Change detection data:
————

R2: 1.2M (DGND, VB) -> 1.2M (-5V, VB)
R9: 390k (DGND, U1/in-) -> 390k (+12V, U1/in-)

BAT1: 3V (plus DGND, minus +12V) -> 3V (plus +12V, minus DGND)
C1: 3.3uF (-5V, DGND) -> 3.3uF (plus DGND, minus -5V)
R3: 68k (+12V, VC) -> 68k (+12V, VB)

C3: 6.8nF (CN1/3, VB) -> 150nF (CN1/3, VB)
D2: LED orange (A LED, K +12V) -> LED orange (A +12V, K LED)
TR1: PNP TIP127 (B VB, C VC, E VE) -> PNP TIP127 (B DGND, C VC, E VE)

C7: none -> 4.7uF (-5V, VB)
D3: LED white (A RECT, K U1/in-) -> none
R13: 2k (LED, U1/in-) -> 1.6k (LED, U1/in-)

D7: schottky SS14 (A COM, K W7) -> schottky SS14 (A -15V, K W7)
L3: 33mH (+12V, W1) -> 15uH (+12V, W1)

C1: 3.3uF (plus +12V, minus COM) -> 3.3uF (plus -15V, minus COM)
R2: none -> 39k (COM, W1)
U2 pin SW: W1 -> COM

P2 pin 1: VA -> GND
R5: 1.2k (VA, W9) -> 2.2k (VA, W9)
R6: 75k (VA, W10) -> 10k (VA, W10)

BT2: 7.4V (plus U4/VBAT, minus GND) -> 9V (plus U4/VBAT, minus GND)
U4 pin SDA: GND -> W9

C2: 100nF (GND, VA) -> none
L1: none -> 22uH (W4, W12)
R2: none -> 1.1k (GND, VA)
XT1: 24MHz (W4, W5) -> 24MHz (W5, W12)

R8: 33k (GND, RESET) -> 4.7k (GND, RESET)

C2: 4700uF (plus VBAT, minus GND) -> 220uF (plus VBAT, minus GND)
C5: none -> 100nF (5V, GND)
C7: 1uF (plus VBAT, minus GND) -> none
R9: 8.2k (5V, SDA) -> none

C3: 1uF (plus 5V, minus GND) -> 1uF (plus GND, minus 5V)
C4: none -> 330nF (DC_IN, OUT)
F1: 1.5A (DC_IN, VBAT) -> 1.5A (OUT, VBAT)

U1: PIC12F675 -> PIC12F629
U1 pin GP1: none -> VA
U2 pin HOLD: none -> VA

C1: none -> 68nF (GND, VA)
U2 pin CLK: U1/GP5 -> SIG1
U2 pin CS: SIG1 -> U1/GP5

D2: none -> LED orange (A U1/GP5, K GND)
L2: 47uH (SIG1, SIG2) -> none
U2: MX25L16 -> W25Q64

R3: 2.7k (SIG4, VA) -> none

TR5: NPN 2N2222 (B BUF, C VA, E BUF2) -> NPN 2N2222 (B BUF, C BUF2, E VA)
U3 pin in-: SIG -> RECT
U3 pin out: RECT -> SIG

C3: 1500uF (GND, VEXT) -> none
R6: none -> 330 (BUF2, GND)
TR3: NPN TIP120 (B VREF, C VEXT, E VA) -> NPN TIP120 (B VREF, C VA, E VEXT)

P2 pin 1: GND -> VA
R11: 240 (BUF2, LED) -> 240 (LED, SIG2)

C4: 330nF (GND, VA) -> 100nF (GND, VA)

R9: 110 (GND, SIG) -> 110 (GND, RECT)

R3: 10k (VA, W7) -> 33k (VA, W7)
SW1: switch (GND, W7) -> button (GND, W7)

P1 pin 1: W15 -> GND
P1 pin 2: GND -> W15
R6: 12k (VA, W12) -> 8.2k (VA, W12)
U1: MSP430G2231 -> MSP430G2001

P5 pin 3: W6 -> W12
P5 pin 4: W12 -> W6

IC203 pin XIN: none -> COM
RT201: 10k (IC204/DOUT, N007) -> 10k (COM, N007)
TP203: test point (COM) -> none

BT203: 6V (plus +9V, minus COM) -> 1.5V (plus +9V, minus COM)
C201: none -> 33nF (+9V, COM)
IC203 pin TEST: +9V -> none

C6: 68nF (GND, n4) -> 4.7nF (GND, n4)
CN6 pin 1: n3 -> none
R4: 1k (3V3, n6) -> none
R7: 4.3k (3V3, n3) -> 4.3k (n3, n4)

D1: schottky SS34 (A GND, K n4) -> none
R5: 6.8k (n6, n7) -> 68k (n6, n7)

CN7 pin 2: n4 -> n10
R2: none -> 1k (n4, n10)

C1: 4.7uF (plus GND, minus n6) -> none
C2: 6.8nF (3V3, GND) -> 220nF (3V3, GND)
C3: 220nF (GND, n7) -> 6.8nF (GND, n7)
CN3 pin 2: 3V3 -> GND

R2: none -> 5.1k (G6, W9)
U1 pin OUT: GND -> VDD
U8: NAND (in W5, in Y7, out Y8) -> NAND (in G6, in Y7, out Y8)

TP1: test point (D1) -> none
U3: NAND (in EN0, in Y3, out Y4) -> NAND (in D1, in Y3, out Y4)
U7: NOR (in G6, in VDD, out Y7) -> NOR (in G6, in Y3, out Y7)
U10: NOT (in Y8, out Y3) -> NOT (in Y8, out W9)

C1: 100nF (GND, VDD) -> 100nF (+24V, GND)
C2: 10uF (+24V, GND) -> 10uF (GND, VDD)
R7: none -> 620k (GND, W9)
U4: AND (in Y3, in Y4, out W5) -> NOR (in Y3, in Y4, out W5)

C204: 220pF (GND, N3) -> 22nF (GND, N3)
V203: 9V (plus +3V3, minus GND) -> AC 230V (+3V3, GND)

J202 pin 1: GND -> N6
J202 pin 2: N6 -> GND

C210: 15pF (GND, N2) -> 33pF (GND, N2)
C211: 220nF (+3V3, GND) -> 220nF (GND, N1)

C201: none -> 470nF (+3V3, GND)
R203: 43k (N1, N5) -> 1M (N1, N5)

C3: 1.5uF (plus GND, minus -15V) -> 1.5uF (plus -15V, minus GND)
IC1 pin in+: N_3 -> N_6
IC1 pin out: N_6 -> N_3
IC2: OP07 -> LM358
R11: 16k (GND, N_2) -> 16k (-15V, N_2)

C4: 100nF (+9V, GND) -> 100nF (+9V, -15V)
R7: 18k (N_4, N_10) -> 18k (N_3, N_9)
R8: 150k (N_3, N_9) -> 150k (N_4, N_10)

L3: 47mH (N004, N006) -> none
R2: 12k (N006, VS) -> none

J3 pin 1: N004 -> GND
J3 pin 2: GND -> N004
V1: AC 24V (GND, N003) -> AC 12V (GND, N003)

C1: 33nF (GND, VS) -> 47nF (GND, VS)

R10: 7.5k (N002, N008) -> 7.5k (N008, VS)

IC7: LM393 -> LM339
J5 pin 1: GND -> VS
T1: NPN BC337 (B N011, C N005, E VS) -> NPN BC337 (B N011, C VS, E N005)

————

- What to do:
What you return must match the records exactly, line for line.

- Answer box:
R2: 1.2M (DGND, VB) -> 1.2M (-5V, VB)
R9: 390k (DGND, U1/in-) -> 390k (+12V, U1/in-)

BAT1: 3V (plus DGND, minus +12V) -> 3V (plus +12V, minus DGND)
C1: 3.3uF (-5V, DGND) -> 3.3uF (plus DGND, minus -5V)
R3: 68k (+12V, VC) -> 68k (+12V, VB)

C3: 6.8nF (CN1/3, VB) -> 150nF (CN1/3, VB)
D2: LED orange (A LED, K +12V) -> LED orange (A +12V, K LED)
TR1: PNP TIP127 (B VB, C VC, E VE) -> PNP TIP127 (B DGND, C VC, E VE)

C7: none -> 4.7uF (-5V, VB)
D3: LED white (A RECT, K U1/in-) -> none
R13: 2k (LED, U1/in-) -> 1.6k (LED, U1/in-)

D7: schottky SS14 (A COM, K W7) -> schottky SS14 (A -15V, K W7)
L3: 33mH (+12V, W1) -> 15uH (+12V, W1)

C1: 3.3uF (plus +12V, minus COM) -> 3.3uF (plus -15V, minus COM)
R2: none -> 39k (COM, W1)
U2 pin SW: W1 -> COM

P2 pin 1: VA -> GND
R5: 1.2k (VA, W9) -> 2.2k (VA, W9)
R6: 75k (VA, W10) -> 10k (VA, W10)

BT2: 7.4V (plus U4/VBAT, minus GND) -> 9V (plus U4/VBAT, minus GND)
U4 pin SDA: GND -> W9

C2: 100nF (GND, VA) -> none
L1: none -> 22uH (W4, W12)
R2: none -> 1.1k (GND, VA)
XT1: 24MHz (W4, W5) -> 24MHz (W5, W12)

R8: 33k (GND, RESET) -> 4.7k (GND, RESET)

C2: 4700uF (plus VBAT, minus GND) -> 220uF (plus VBAT, minus GND)
C5: none -> 100nF (5V, GND)
C7: 1uF (plus VBAT, minus GND) -> none
R9: 8.2k (5V, SDA) -> none

C3: 1uF (plus 5V, minus GND) -> 1uF (plus GND, minus 5V)
C4: none -> 330nF (DC_IN, OUT)
F1: 1.5A (DC_IN, VBAT) -> 1.5A (OUT, VBAT)

U1: PIC12F675 -> PIC12F629
U1 pin GP1: none -> VA
U2 pin HOLD: none -> VA

C1: none -> 68nF (GND, VA)
U2 pin CLK: U1/GP5 -> SIG1
U2 pin CS: SIG1 -> U1/GP5

D2: none -> LED orange (A U1/GP5, K GND)
L2: 47uH (SIG1, SIG2) -> none
U2: MX25L16 -> W25Q64

R3: 2.7k (SIG4, VA) -> none

TR5: NPN 2N2222 (B BUF, C VA, E BUF2) -> NPN 2N2222 (B BUF, C BUF2, E VA)
U3 pin in-: SIG -> RECT
U3 pin out: RECT -> SIG

C3: 1500uF (GND, VEXT) -> none
R6: none -> 330 (BUF2, GND)
TR3: NPN TIP120 (B VREF, C VEXT, E VA) -> NPN TIP120 (B VREF, C VA, E VEXT)

P2 pin 1: GND -> VA
R11: 240 (BUF2, LED) -> 240 (LED, SIG2)

C4: 330nF (GND, VA) -> 100nF (GND, VA)

R9: 110 (GND, SIG) -> 110 (GND, RECT)

R3: 10k (VA, W7) -> 33k (VA, W7)
SW1: switch (GND, W7) -> button (GND, W7)

P1 pin 1: W15 -> GND
P1 pin 2: GND -> W15
R6: 12k (VA, W12) -> 8.2k (VA, W12)
U1: MSP430G2231 -> MSP430G2001

P5 pin 3: W6 -> W12
P5 pin 4: W12 -> W6

IC203 pin XIN: none -> COM
RT201: 10k (IC204/DOUT, N007) -> 10k (COM, N007)
TP203: test point (COM) -> none

BT203: 6V (plus +9V, minus COM) -> 1.5V (plus +9V, minus COM)
C201: none -> 33nF (+9V, COM)
IC203 pin TEST: +9V -> none

C6: 68nF (GND, n4) -> 4.7nF (GND, n4)
CN6 pin 1: n3 -> none
R4: 1k (3V3, n6) -> none
R7: 4.3k (3V3, n3) -> 4.3k (n3, n4)

D1: schottky SS34 (A GND, K n4) -> none
R5: 6.8k (n6, n7) -> 68k (n6, n7)

CN7 pin 2: n4 -> n10
R2: none -> 1k (n4, n10)

C1: 4.7uF (plus GND, minus n6) -> none
C2: 6.8nF (3V3, GND) -> 220nF (3V3, GND)
C3: 220nF (GND, n7) -> 6.8nF (GND, n7)
CN3 pin 2: 3V3 -> GND

R2: none -> 5.1k (G6, W9)
U1 pin OUT: GND -> VDD
U8: NAND (in W5, in Y7, out Y8) -> NAND (in G6, in Y7, out Y8)

TP1: test point (D1) -> none
U3: NAND (in EN0, in Y3, out Y4) -> NAND (in D1, in Y3, out Y4)
U7: NOR (in G6, in VDD, out Y7) -> NOR (in G6, in Y3, out Y7)
U10: NOT (in Y8, out Y3) -> NOT (in Y8, out W9)

C1: 100nF (GND, VDD) -> 100nF (+24V, GND)
C2: 10uF (+24V, GND) -> 10uF (GND, VDD)
R7: none -> 620k (GND, W9)
U4: AND (in Y3, in Y4, out W5) -> NOR (in Y3, in Y4, out W5)

C204: 220pF (GND, N3) -> 22nF (GND, N3)
V203: 9V (plus +3V3, minus GND) -> AC 230V (+3V3, GND)

J202 pin 1: GND -> N6
J202 pin 2: N6 -> GND

C210: 15pF (GND, N2) -> 33pF (GND, N2)
C211: 220nF (+3V3, GND) -> 220nF (GND, N1)

C201: none -> 470nF (+3V3, GND)
R203: 43k (N1, N5) -> 1M (N1, N5)

C3: 1.5uF (plus GND, minus -15V) -> 1.5uF (plus -15V, minus GND)
IC1 pin in+: N_3 -> N_6
IC1 pin out: N_6 -> N_3
IC2: OP07 -> LM358
R11: 16k (GND, N_2) -> 16k (-15V, N_2)

C4: 100nF (+9V, GND) -> 100nF (+9V, -15V)
R7: 18k (N_4, N_10) -> 18k (N_3, N_9)
R8: 150k (N_3, N_9) -> 150k (N_4, N_10)

L3: 47mH (N004, N006) -> none
R2: 12k (N006, VS) -> none

J3 pin 1: N004 -> GND
J3 pin 2: GND -> N004
V1: AC 24V (GND, N003) -> AC 12V (GND, N003)

C1: 33nF (GND, VS) -> 47nF (GND, VS)

R10: 7.5k (N002, N008) -> 7.5k (N008, VS)

IC7: LM393 -> LM339
J5 pin 1: GND -> VS
T1: NPN BC337 (B N011, C N005, E VS) -> NPN BC337 (B N011, C VS, E N005)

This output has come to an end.